→ Work instruction:
Give a bare count of the lines with "dumbbell" in the material below.

*** Begin section ***

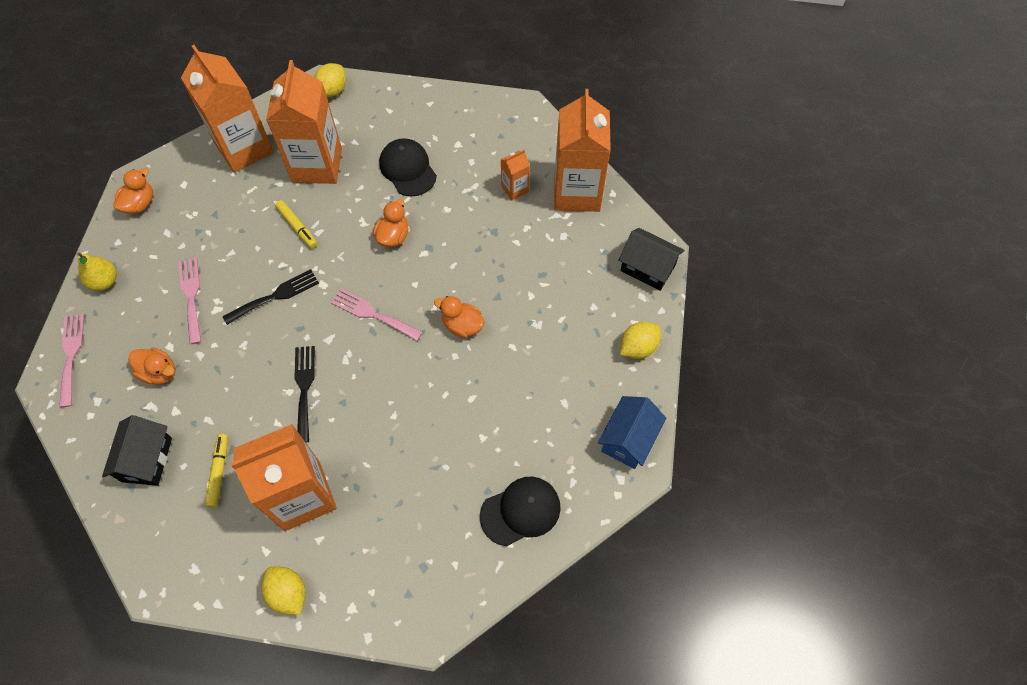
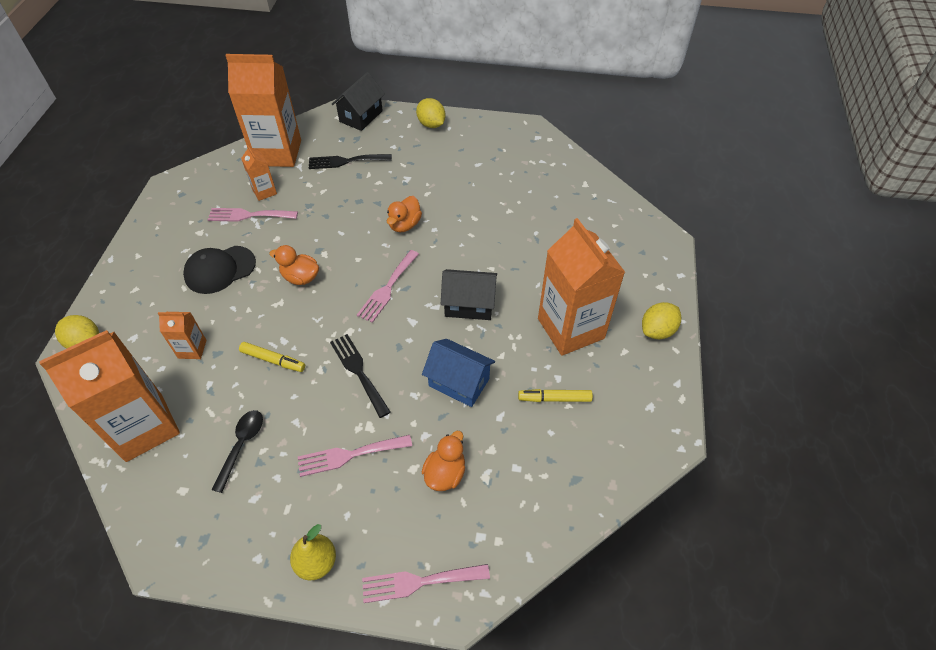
camera: 90 degrees left, 10 degrees down
(140, 204) = (201, 540): orange duck -> none
(147, 459) = (546, 468): black house -> black house (469, 304)
(215, 216) = (241, 445): none -> black spoon
(297, 227) = (273, 360): yellow marker -> yellow marker turned 60 degrees clockwise
(304, 388) = (465, 336): black fork -> black fork (346, 161)
(317, 165) = (192, 349): orange carton -> orange carton, size x0.45
(480, 180) = (248, 215): none -> pink fork
(520, 511) = (568, 188): black cap -> none
(628, 439) = (507, 132): blue house -> blue house (459, 382)

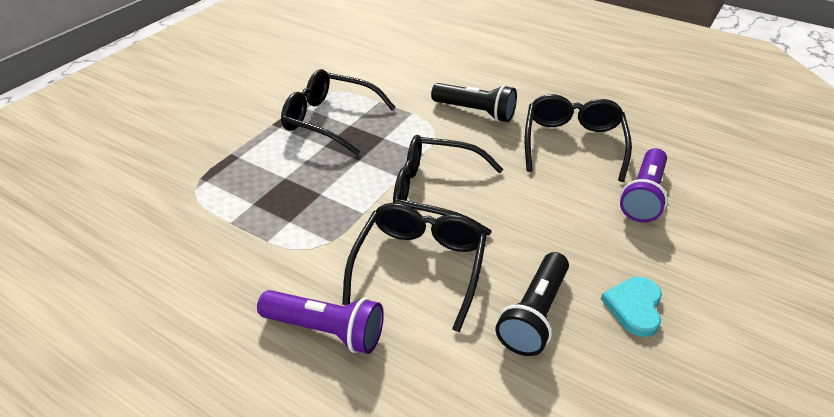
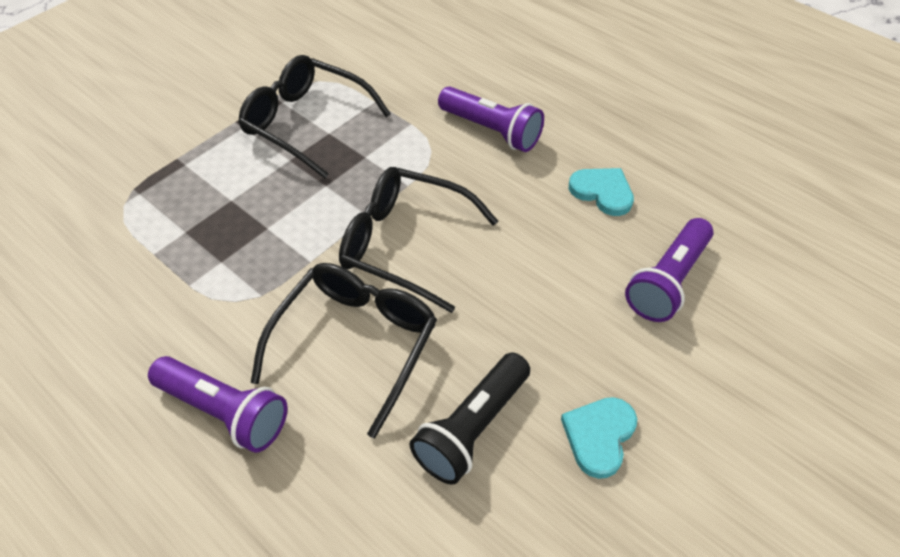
camera: 10 degrees right, 10 degrees up
(475, 112) = (491, 131): black flashlight -> purple flashlight
(572, 143) = (602, 192): black glasses -> turquoise heart

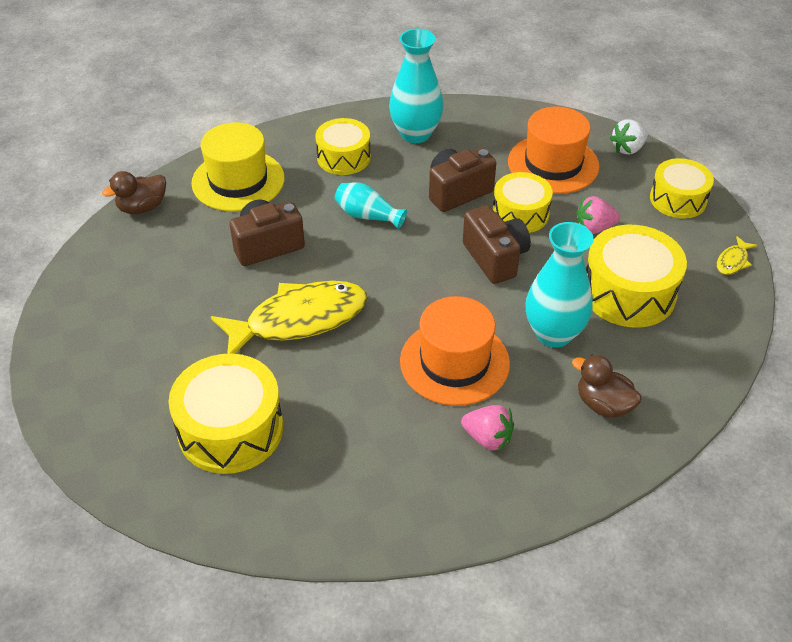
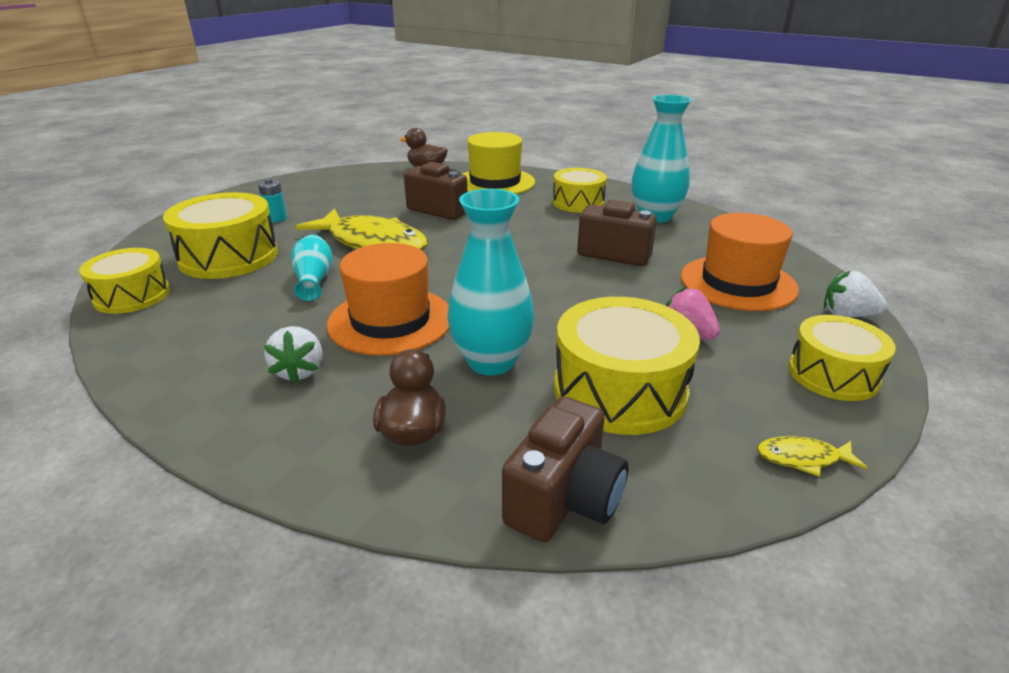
camera: 55 degrees right, 15 degrees down
(163, 368) = (276, 218): none -> turquoise battery
(367, 216) = (526, 230): turquoise vase -> turquoise vase (314, 280)
(488, 438) = (299, 371): pink strawberry -> white strawberry
(495, 258) = (557, 296): brown camera -> brown camera (564, 500)
(520, 213) = (638, 289): yellow drum -> yellow drum (132, 296)

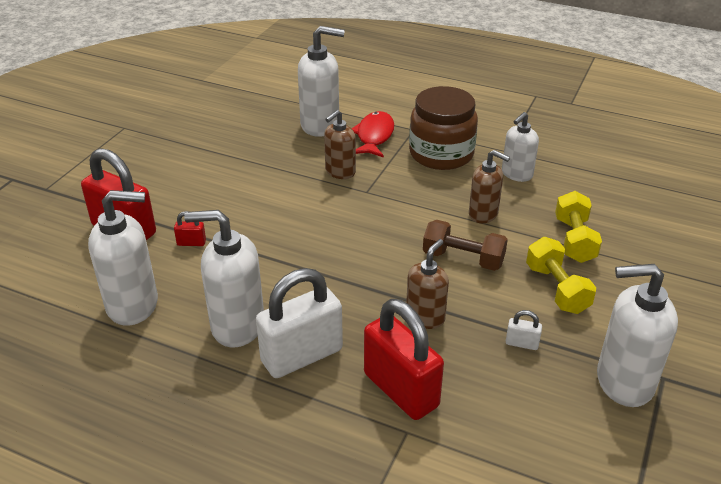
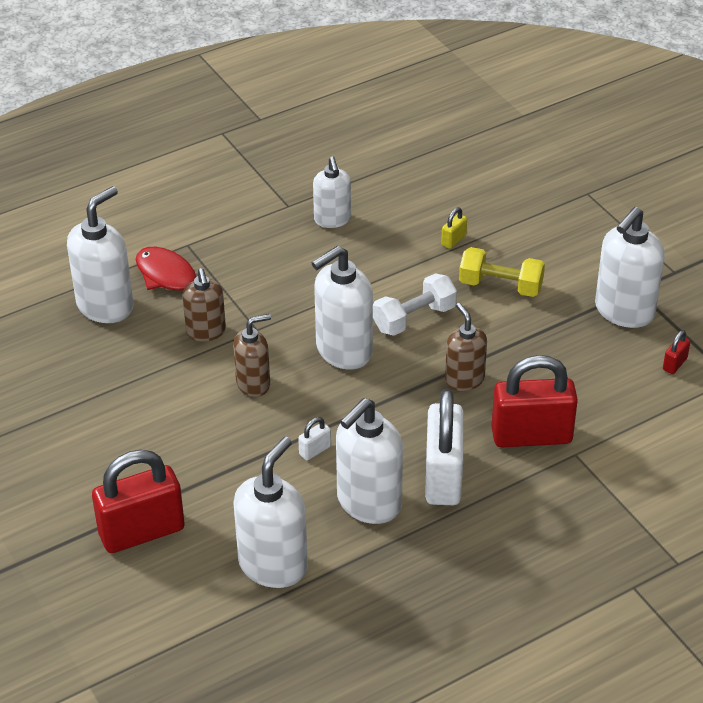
camera: 55 degrees left, 5 degrees up
(191, 243) = (215, 488): red padlock -> red padlock (674, 364)
(388, 239) = (343, 351): none -> white soap dispenser
(441, 154) = (250, 249): brown jar -> none
(463, 259) = (414, 318): brown dumbbell -> white dumbbell
(483, 214) = (368, 273): brown soap dispenser -> brown soap dispenser (253, 384)
(522, 343) = (541, 341): white padlock -> white padlock (315, 450)
(574, 240) = (453, 240): yellow dumbbell -> yellow padlock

*** End section ***

→ Output of the task:
2